→ Task brief
Copy out each line of the data below in which "pencil" appears.

→ Provided material
- - - - - - -
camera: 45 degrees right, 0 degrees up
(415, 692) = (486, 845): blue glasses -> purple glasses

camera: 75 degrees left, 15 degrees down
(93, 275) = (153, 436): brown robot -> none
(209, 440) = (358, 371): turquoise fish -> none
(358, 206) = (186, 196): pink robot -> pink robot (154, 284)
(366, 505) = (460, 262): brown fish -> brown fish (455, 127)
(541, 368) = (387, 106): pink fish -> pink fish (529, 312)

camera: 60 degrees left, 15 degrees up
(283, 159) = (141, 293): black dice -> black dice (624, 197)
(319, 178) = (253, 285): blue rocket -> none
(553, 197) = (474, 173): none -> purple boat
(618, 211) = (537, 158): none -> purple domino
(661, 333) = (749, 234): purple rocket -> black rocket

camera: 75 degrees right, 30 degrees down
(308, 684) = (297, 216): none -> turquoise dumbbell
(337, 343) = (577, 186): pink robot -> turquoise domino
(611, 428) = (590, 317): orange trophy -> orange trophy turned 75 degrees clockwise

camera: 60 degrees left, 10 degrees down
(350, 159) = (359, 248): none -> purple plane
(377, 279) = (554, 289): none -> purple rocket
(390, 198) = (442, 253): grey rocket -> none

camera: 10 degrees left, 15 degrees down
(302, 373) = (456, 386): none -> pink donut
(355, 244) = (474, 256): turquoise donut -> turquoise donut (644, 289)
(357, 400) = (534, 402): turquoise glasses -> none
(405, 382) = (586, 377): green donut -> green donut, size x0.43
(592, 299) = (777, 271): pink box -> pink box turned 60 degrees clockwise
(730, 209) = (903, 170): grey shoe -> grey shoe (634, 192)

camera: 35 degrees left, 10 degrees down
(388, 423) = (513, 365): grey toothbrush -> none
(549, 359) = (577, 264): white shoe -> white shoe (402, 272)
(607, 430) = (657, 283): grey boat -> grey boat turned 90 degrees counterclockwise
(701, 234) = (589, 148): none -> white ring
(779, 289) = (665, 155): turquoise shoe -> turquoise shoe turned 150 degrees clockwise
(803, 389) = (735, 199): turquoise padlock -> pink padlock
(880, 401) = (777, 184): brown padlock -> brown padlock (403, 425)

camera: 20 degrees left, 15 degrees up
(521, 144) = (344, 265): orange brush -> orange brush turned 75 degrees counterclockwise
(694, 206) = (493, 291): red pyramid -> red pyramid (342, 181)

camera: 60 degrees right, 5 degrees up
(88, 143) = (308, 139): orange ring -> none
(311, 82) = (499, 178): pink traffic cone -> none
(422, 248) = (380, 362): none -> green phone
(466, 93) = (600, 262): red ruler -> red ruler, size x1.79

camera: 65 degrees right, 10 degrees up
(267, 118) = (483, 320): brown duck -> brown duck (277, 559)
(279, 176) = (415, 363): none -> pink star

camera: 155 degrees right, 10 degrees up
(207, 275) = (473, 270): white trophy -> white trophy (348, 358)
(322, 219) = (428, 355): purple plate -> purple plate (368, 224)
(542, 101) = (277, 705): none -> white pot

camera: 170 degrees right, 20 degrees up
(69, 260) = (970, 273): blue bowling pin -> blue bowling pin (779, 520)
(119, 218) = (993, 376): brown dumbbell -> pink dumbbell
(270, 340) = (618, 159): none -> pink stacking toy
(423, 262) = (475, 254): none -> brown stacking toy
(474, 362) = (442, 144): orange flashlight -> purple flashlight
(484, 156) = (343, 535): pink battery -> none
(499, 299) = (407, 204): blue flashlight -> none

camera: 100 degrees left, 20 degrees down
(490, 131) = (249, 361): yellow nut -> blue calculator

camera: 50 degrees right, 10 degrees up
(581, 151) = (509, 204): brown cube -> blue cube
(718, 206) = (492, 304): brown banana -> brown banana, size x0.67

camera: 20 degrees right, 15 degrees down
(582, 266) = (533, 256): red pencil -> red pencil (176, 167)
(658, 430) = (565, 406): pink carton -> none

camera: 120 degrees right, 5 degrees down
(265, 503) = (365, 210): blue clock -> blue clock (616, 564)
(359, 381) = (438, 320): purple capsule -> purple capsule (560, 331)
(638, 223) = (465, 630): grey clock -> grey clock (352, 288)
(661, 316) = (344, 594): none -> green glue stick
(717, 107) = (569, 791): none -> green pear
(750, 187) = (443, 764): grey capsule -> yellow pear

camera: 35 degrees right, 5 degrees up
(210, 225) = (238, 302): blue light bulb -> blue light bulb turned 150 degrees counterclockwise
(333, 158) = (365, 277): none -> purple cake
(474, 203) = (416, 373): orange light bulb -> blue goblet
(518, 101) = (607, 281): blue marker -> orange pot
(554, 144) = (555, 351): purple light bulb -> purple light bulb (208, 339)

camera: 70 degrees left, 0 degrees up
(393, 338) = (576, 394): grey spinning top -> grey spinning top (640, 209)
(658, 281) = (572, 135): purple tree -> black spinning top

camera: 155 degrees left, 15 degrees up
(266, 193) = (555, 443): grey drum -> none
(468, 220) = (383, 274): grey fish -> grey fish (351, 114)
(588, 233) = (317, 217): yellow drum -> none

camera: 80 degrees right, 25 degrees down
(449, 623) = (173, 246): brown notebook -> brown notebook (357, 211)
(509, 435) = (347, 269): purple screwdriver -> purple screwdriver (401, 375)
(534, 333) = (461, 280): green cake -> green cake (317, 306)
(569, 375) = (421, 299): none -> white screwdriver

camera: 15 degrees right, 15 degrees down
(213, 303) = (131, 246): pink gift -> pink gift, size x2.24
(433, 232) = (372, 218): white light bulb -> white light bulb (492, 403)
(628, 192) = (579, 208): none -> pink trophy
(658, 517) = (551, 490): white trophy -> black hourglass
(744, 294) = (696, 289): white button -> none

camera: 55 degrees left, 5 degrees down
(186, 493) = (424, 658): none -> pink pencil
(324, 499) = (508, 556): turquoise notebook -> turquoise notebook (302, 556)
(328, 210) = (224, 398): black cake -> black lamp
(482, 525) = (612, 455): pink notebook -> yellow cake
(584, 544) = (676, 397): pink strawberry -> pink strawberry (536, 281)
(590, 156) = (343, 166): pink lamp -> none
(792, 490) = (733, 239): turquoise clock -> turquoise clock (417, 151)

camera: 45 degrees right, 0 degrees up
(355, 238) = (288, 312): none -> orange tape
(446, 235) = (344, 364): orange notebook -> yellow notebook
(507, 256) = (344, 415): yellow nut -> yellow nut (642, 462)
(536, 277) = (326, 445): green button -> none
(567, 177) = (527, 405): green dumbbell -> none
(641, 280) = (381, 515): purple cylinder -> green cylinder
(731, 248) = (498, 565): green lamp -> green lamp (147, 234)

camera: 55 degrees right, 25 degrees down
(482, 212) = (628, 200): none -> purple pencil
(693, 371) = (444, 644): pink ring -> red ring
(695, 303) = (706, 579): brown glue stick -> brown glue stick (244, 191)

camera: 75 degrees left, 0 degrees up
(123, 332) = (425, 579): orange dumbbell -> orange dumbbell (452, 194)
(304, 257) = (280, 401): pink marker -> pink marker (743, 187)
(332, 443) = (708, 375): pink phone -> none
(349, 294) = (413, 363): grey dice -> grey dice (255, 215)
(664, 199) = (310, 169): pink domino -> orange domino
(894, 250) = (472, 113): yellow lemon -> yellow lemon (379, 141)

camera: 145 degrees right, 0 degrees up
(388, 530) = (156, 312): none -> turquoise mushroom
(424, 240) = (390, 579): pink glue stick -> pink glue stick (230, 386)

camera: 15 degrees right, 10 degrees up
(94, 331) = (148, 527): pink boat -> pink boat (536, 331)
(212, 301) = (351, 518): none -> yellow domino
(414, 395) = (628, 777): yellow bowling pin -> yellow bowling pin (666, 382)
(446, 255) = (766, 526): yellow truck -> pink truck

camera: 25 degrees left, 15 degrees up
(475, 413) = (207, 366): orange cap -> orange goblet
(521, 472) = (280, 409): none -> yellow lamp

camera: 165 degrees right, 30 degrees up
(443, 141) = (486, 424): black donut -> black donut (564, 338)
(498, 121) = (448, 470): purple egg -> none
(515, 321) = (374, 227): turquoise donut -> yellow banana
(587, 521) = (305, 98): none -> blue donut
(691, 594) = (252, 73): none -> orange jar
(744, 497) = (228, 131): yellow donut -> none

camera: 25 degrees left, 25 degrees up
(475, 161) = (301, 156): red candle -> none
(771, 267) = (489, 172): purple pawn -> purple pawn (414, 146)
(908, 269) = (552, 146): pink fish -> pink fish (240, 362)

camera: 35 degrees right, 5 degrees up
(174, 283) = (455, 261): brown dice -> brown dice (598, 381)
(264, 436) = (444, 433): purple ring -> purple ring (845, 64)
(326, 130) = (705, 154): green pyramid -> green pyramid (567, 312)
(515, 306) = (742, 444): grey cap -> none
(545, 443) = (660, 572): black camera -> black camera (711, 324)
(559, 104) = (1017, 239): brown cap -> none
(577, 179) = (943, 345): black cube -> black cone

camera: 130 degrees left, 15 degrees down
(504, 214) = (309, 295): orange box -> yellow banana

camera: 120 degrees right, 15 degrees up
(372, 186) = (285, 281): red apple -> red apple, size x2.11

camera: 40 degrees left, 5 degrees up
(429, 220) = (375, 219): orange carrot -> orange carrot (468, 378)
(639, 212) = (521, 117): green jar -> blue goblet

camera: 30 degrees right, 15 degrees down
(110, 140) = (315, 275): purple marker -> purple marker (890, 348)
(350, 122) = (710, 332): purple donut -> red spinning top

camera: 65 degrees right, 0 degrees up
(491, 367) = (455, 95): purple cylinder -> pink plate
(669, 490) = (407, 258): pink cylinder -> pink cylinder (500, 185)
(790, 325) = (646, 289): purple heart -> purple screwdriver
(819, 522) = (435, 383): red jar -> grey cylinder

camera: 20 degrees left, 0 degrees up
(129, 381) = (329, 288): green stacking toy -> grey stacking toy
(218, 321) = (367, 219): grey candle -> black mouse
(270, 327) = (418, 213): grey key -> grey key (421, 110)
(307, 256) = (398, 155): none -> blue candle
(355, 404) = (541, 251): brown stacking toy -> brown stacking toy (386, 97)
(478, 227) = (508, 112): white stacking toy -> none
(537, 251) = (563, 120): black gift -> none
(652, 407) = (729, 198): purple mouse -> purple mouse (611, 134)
- - - - - - -
→ Written reply
(582, 266) = (533, 256): red pencil -> red pencil (176, 167)
(186, 493) = (424, 658): none -> pink pencil
(482, 212) = (628, 200): none -> purple pencil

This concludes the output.